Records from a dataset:
——
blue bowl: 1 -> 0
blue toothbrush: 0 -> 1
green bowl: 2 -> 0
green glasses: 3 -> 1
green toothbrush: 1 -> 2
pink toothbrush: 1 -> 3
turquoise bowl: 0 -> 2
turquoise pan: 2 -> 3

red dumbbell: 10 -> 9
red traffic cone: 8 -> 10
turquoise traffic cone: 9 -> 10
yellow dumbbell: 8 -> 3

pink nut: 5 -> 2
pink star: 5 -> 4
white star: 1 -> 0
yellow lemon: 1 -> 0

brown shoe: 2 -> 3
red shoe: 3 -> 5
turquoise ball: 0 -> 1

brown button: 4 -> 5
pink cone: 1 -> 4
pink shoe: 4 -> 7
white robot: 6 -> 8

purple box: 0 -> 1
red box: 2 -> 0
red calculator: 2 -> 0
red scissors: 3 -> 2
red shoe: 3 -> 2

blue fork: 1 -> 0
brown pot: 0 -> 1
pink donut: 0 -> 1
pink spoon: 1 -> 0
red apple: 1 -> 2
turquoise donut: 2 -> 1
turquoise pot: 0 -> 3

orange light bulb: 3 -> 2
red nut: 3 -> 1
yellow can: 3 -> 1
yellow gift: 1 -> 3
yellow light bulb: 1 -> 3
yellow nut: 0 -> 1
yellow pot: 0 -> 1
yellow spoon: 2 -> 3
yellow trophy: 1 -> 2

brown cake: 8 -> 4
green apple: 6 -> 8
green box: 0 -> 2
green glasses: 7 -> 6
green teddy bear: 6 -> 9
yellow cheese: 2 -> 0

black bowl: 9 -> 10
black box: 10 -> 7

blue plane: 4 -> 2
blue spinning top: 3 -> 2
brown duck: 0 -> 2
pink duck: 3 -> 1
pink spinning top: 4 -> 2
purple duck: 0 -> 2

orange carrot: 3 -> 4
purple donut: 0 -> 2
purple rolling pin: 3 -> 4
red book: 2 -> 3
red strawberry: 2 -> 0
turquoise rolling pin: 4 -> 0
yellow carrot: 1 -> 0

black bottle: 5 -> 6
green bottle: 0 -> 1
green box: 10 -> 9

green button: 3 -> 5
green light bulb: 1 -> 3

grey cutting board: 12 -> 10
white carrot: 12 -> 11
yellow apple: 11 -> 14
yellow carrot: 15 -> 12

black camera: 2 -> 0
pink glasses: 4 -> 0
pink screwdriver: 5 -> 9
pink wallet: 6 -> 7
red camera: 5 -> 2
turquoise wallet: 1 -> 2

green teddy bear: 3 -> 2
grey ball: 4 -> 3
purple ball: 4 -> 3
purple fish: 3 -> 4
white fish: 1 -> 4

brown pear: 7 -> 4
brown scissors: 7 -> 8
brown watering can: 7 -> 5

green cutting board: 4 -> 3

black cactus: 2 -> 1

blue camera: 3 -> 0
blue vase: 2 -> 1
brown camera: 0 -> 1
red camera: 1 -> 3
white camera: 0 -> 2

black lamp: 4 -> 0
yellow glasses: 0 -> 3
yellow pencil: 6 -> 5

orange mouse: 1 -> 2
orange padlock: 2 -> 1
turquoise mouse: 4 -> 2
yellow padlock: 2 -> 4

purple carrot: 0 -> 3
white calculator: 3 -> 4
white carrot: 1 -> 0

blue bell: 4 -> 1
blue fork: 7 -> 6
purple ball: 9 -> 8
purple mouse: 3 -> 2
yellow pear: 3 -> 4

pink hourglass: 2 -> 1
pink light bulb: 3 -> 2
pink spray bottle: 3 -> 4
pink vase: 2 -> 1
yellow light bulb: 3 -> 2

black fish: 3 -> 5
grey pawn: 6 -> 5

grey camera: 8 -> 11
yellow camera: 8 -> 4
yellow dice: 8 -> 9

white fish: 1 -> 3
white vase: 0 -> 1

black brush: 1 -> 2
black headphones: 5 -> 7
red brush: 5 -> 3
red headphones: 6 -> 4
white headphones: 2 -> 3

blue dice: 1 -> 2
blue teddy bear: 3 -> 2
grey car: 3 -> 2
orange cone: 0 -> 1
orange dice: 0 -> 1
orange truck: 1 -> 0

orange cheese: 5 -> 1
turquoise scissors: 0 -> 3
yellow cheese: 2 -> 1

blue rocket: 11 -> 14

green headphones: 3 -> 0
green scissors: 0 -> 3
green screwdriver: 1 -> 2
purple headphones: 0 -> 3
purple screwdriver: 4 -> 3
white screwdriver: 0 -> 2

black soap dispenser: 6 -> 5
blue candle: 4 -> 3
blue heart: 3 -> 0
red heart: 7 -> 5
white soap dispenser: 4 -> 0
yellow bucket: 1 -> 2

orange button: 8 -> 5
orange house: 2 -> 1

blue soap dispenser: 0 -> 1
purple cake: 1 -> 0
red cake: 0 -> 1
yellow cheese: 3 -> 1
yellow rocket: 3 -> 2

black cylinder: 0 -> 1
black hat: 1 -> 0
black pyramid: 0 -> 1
——
TO DO:
Output the first line of the entries above and every line after it, exactly as written, ending with the line that contains "black bottle: 5 -> 6".

OUTPUT FOR THIS EXERCISE:
blue bowl: 1 -> 0
blue toothbrush: 0 -> 1
green bowl: 2 -> 0
green glasses: 3 -> 1
green toothbrush: 1 -> 2
pink toothbrush: 1 -> 3
turquoise bowl: 0 -> 2
turquoise pan: 2 -> 3

red dumbbell: 10 -> 9
red traffic cone: 8 -> 10
turquoise traffic cone: 9 -> 10
yellow dumbbell: 8 -> 3

pink nut: 5 -> 2
pink star: 5 -> 4
white star: 1 -> 0
yellow lemon: 1 -> 0

brown shoe: 2 -> 3
red shoe: 3 -> 5
turquoise ball: 0 -> 1

brown button: 4 -> 5
pink cone: 1 -> 4
pink shoe: 4 -> 7
white robot: 6 -> 8

purple box: 0 -> 1
red box: 2 -> 0
red calculator: 2 -> 0
red scissors: 3 -> 2
red shoe: 3 -> 2

blue fork: 1 -> 0
brown pot: 0 -> 1
pink donut: 0 -> 1
pink spoon: 1 -> 0
red apple: 1 -> 2
turquoise donut: 2 -> 1
turquoise pot: 0 -> 3

orange light bulb: 3 -> 2
red nut: 3 -> 1
yellow can: 3 -> 1
yellow gift: 1 -> 3
yellow light bulb: 1 -> 3
yellow nut: 0 -> 1
yellow pot: 0 -> 1
yellow spoon: 2 -> 3
yellow trophy: 1 -> 2

brown cake: 8 -> 4
green apple: 6 -> 8
green box: 0 -> 2
green glasses: 7 -> 6
green teddy bear: 6 -> 9
yellow cheese: 2 -> 0

black bowl: 9 -> 10
black box: 10 -> 7

blue plane: 4 -> 2
blue spinning top: 3 -> 2
brown duck: 0 -> 2
pink duck: 3 -> 1
pink spinning top: 4 -> 2
purple duck: 0 -> 2

orange carrot: 3 -> 4
purple donut: 0 -> 2
purple rolling pin: 3 -> 4
red book: 2 -> 3
red strawberry: 2 -> 0
turquoise rolling pin: 4 -> 0
yellow carrot: 1 -> 0

black bottle: 5 -> 6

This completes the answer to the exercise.